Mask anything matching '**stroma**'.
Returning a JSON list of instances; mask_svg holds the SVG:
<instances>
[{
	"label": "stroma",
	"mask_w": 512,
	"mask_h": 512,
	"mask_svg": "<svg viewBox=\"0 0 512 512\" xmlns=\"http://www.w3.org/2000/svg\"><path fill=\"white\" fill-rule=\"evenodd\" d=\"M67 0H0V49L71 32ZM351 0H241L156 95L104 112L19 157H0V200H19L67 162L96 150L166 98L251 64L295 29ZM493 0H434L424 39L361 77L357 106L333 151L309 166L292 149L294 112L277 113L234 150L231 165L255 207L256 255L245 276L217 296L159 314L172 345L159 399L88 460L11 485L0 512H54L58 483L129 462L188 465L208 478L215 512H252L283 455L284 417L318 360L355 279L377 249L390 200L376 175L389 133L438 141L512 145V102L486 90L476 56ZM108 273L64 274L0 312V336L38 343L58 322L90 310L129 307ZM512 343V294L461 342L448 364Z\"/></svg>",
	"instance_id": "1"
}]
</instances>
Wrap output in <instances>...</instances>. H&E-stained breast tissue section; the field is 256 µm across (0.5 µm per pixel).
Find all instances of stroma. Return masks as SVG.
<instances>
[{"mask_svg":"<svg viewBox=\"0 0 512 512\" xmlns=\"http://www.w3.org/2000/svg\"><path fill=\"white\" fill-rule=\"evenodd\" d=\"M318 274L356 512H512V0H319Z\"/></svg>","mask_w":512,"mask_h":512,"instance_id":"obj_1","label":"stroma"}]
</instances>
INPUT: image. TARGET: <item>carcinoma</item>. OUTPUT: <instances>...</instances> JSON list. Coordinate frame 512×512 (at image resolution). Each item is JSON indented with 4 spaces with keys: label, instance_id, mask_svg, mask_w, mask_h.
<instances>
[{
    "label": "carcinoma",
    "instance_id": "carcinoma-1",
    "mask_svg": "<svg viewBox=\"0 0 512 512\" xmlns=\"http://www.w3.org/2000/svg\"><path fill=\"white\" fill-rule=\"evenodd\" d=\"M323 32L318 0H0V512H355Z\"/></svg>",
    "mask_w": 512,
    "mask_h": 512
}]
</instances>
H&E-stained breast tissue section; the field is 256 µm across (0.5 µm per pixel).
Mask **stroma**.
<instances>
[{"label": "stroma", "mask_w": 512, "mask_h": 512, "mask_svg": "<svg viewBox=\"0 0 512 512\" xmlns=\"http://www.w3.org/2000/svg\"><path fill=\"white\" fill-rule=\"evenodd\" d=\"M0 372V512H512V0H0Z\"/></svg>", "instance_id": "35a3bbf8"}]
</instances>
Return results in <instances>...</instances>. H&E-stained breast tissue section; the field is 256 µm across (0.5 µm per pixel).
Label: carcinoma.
———
Write out the lines above, starting at the line that contains "Find all instances" and ending with the final line, and nothing else; copy them exactly.

Find all instances of stroma. Return masks as SVG.
<instances>
[{"mask_svg":"<svg viewBox=\"0 0 512 512\" xmlns=\"http://www.w3.org/2000/svg\"><path fill=\"white\" fill-rule=\"evenodd\" d=\"M318 274L356 512H512V0H319Z\"/></svg>","mask_w":512,"mask_h":512,"instance_id":"obj_1","label":"stroma"}]
</instances>
INPUT: image. TARGET: <item>carcinoma</item>. OUTPUT: <instances>...</instances> JSON list. Coordinate frame 512×512 (at image resolution). Each item is JSON indented with 4 spaces with keys: label, instance_id, mask_svg, mask_w, mask_h.
<instances>
[{
    "label": "carcinoma",
    "instance_id": "carcinoma-1",
    "mask_svg": "<svg viewBox=\"0 0 512 512\" xmlns=\"http://www.w3.org/2000/svg\"><path fill=\"white\" fill-rule=\"evenodd\" d=\"M323 32L318 0H0V512H355Z\"/></svg>",
    "mask_w": 512,
    "mask_h": 512
}]
</instances>
H&E-stained breast tissue section; the field is 256 µm across (0.5 µm per pixel).
Mask **stroma**.
<instances>
[{"label": "stroma", "mask_w": 512, "mask_h": 512, "mask_svg": "<svg viewBox=\"0 0 512 512\" xmlns=\"http://www.w3.org/2000/svg\"><path fill=\"white\" fill-rule=\"evenodd\" d=\"M0 372V512H512V0H0Z\"/></svg>", "instance_id": "35a3bbf8"}]
</instances>
Return results in <instances>...</instances>. H&E-stained breast tissue section; the field is 256 µm across (0.5 µm per pixel).
Label: carcinoma.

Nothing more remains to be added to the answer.